• _PROBLEM TO WORK ON_: Every entry in the data that follows should come back exactly, pictures aside.

Spatial reasoning data:

################

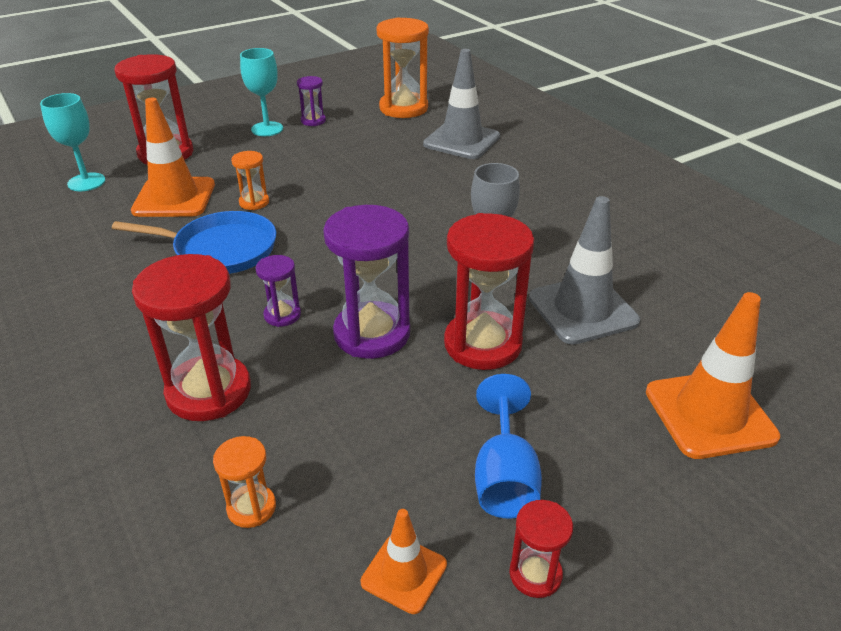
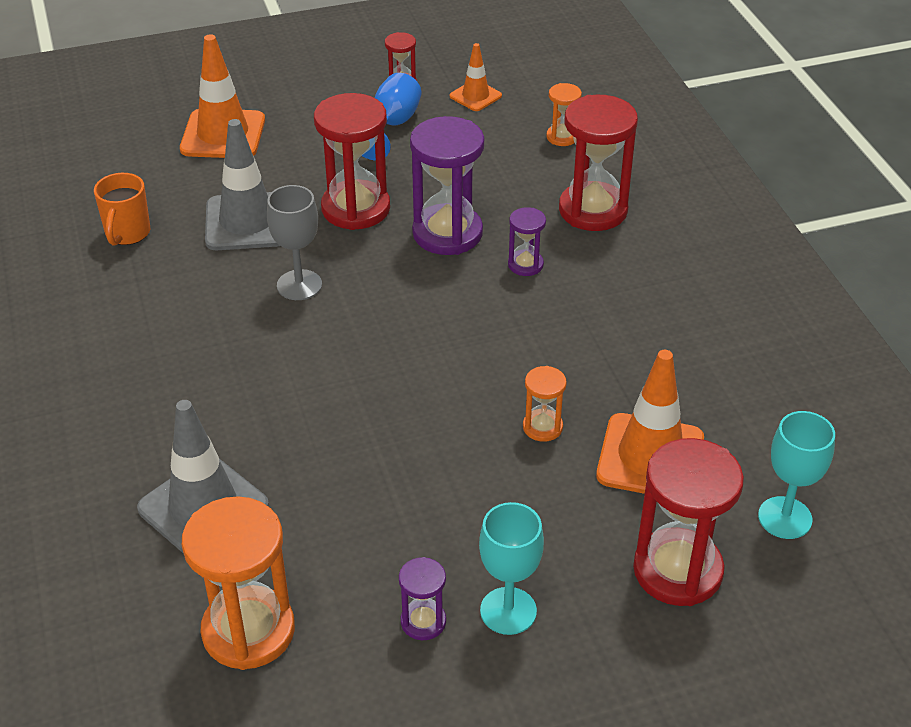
camera: 165 degrees left, 5 degrees up
(221, 249) = (585, 355): blue pan -> none
(683, 280) = (127, 233): none -> orange mug

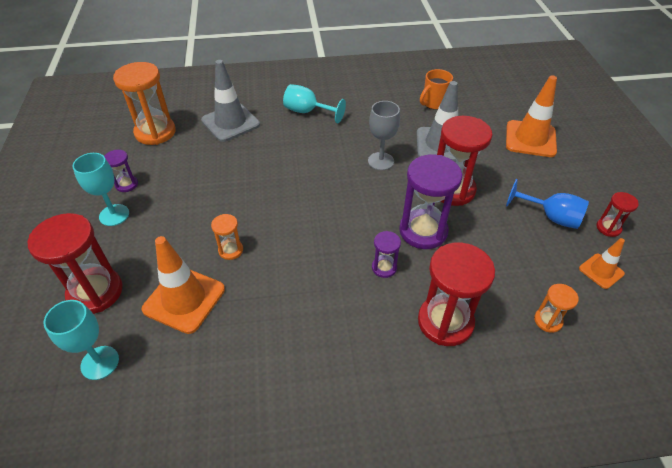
camera: 100 degrees right, 5 degrees up
(127, 233) = (433, 103): orange mug -> orange mug turned 60 degrees counterclockwise
(159, 395) = (307, 112): none -> turquoise goblet

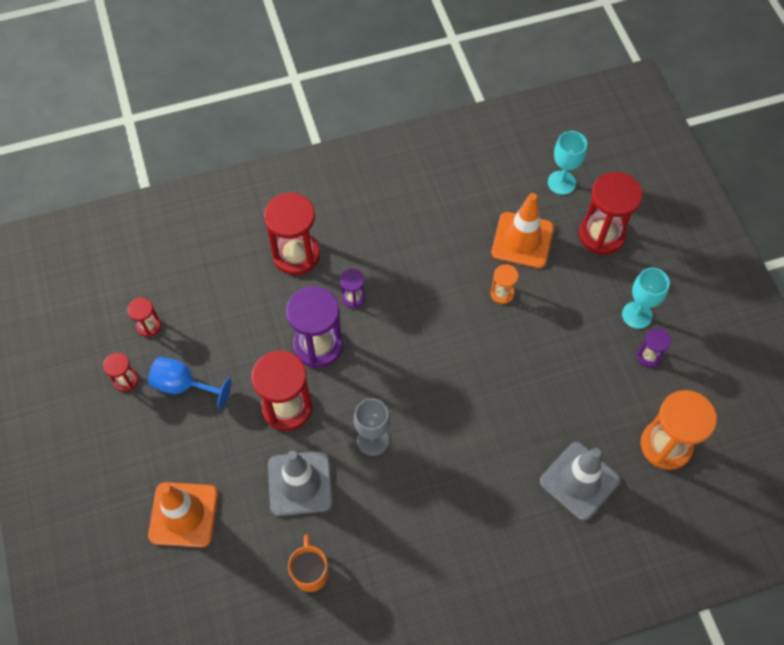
camera: 170 degrees right, 15 degrees up
(307, 112) = (484, 521): turquoise goblet -> none
(433, 103) = (310, 572): orange mug -> orange mug turned 45 degrees counterclockwise
(548, 320) = (209, 269): orange hourglass -> none
(601, 271) = (149, 326): orange traffic cone -> red hourglass

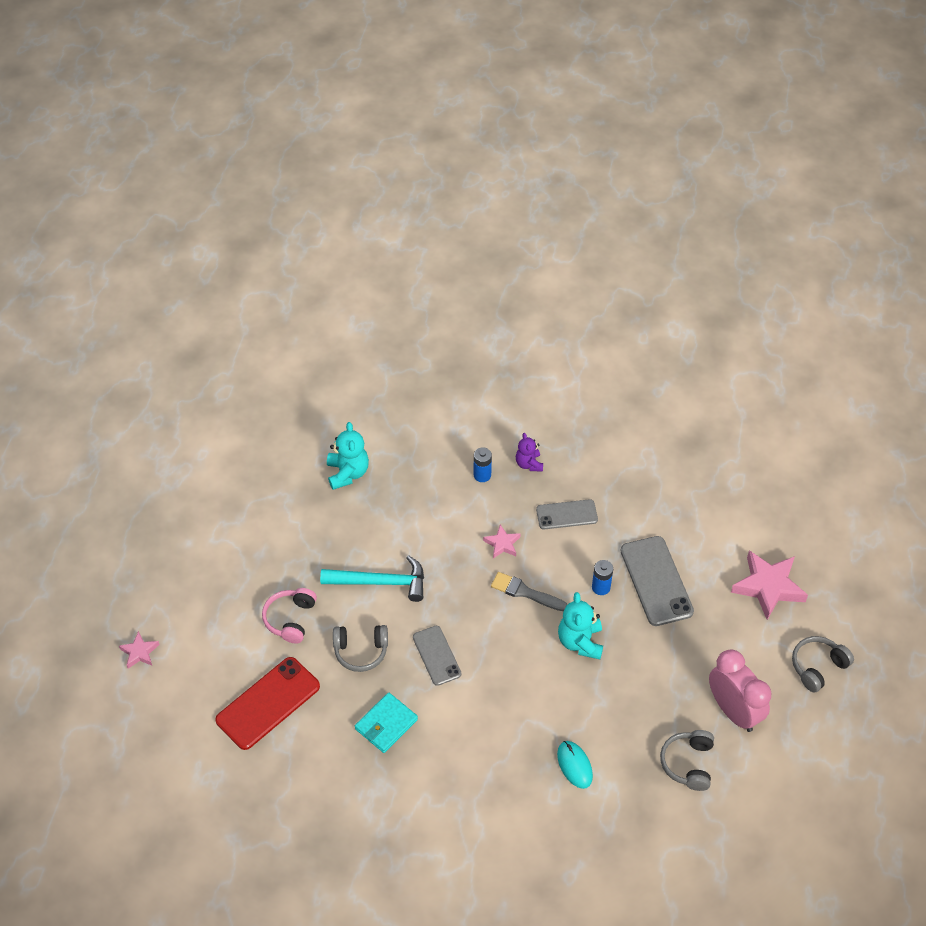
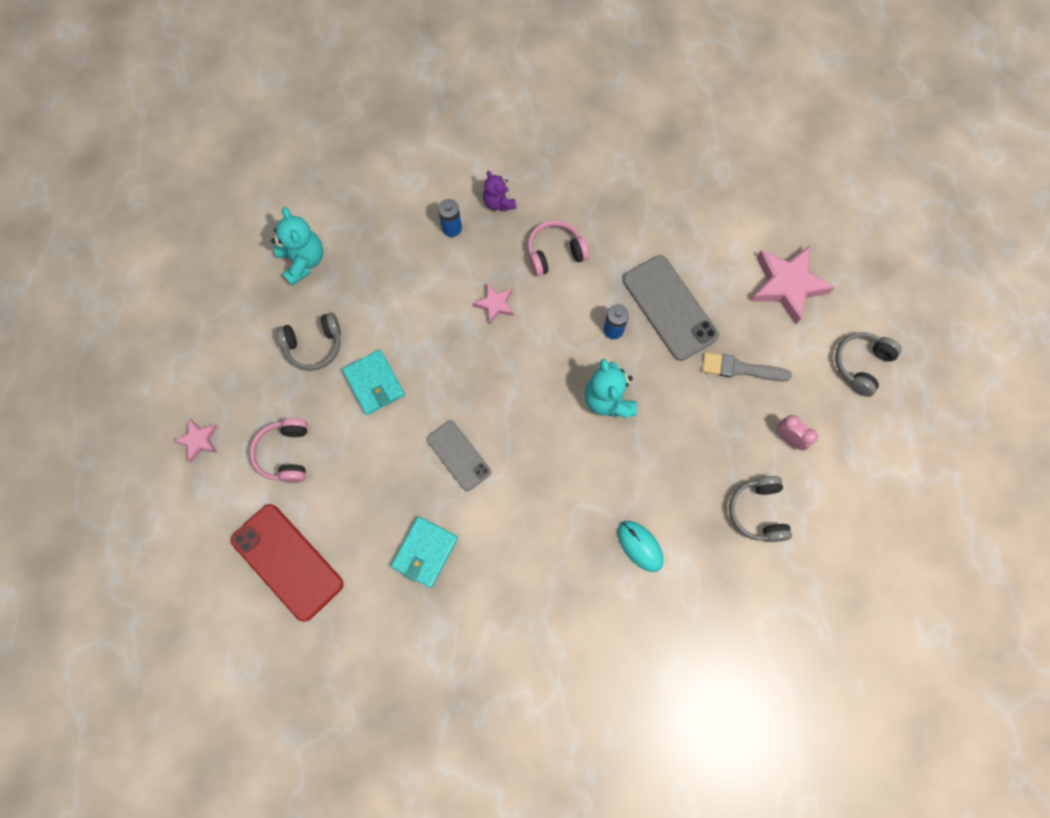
camera: 15 degrees left, 20 degrees up
(139, 652) = (124, 538): pink star -> pink star (198, 440)
(268, 703) = (287, 562): red phone -> red phone turned 75 degrees counterclockwise
(361, 651) = (374, 472): grey headphones -> grey headphones (314, 345)
(380, 582) = (374, 383): turquoise hammer -> turquoise wallet
(525, 592) = (534, 356): grey brush -> grey brush (740, 369)
(566, 515) = (555, 253): grey phone -> pink headphones
(733, 711) = (788, 438): pink clock -> pink clock, size x0.49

################

• _RESPONSE_:
camera: 165 degrees left, 5 degrees up
(221, 249) = (585, 355): blue pan -> none
(683, 280) = (127, 233): none -> orange mug

camera: 100 degrees right, 5 degrees up
(127, 233) = (433, 103): orange mug -> orange mug turned 60 degrees counterclockwise
(159, 395) = (307, 112): none -> turquoise goblet

camera: 170 degrees right, 15 degrees up
(307, 112) = (484, 521): turquoise goblet -> none
(433, 103) = (310, 572): orange mug -> orange mug turned 45 degrees counterclockwise
(548, 320) = (209, 269): orange hourglass -> none
(601, 271) = (149, 326): orange traffic cone -> red hourglass

camera: 15 degrees left, 20 degrees up
(139, 652) = (124, 538): pink star -> pink star (198, 440)
(268, 703) = (287, 562): red phone -> red phone turned 75 degrees counterclockwise
(361, 651) = (374, 472): grey headphones -> grey headphones (314, 345)
(380, 582) = (374, 383): turquoise hammer -> turquoise wallet
(525, 592) = (534, 356): grey brush -> grey brush (740, 369)
(566, 515) = (555, 253): grey phone -> pink headphones
(733, 711) = (788, 438): pink clock -> pink clock, size x0.49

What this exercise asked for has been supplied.